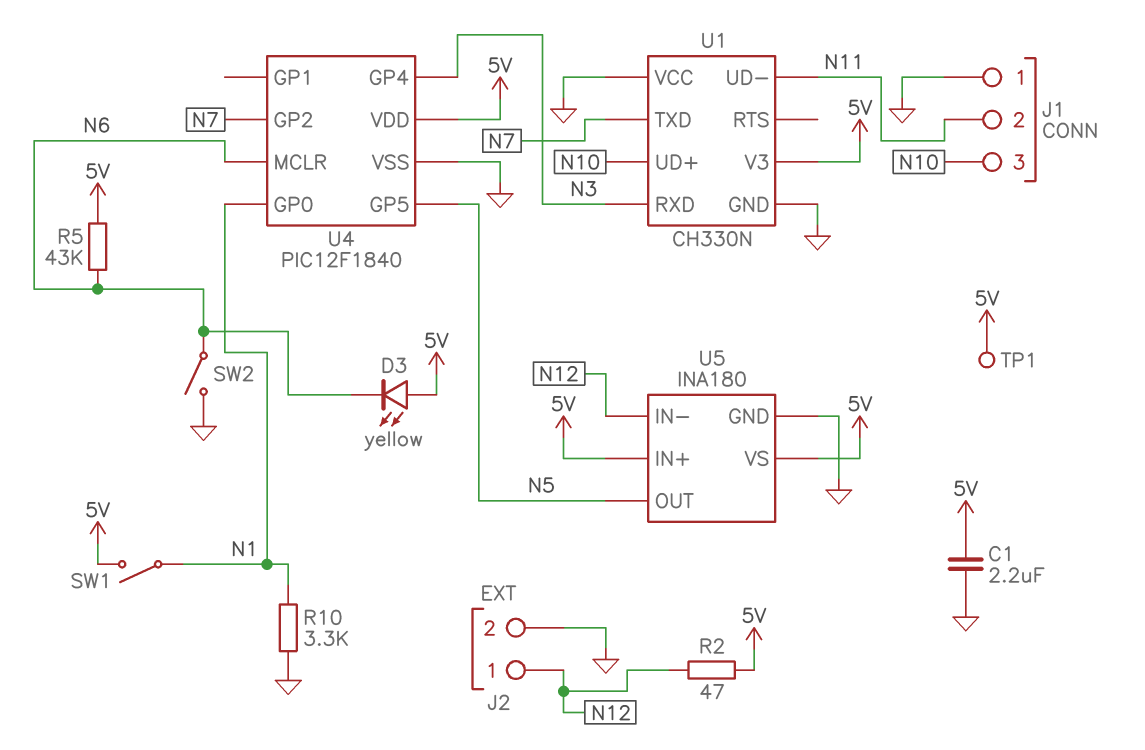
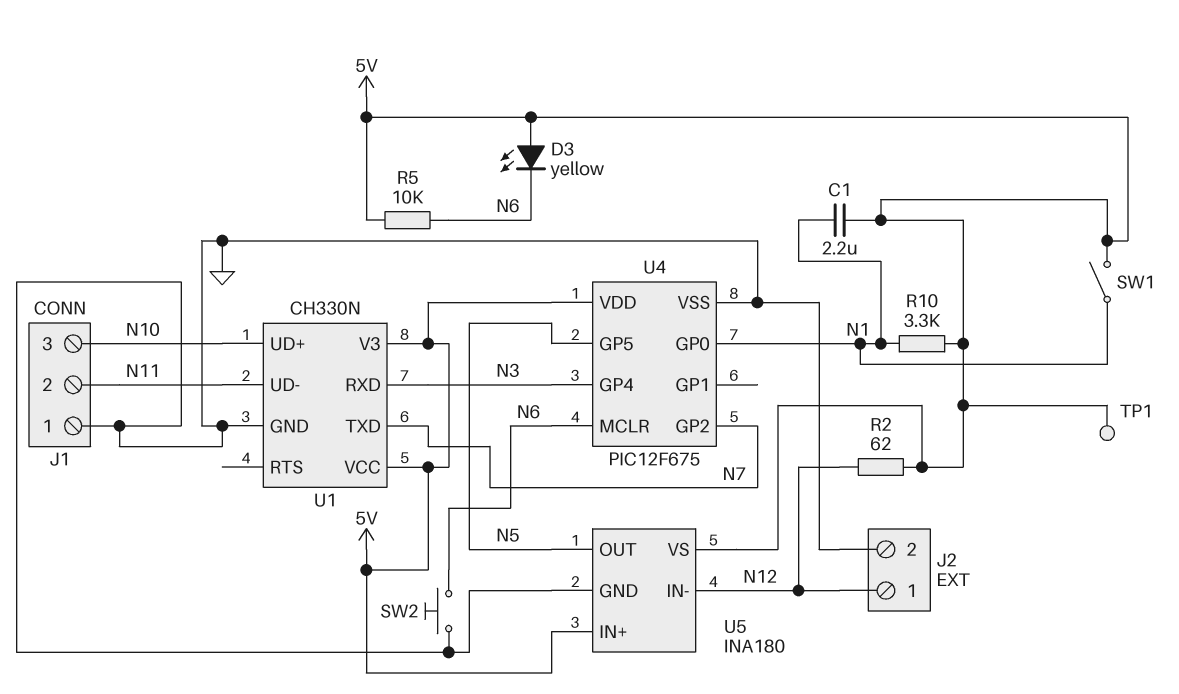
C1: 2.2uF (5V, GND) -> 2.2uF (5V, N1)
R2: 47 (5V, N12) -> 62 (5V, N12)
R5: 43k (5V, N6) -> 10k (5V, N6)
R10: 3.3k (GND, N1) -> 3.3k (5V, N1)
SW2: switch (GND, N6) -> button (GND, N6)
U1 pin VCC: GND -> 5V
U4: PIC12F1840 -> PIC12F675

• [EXERCISE REQUIREMENTS]
Each record above is to be copied out exactly; its pictures are not.

• [PROBLEM SOLUTION]
C1: 2.2uF (5V, GND) -> 2.2uF (5V, N1)
R2: 47 (5V, N12) -> 62 (5V, N12)
R5: 43k (5V, N6) -> 10k (5V, N6)
R10: 3.3k (GND, N1) -> 3.3k (5V, N1)
SW2: switch (GND, N6) -> button (GND, N6)
U1 pin VCC: GND -> 5V
U4: PIC12F1840 -> PIC12F675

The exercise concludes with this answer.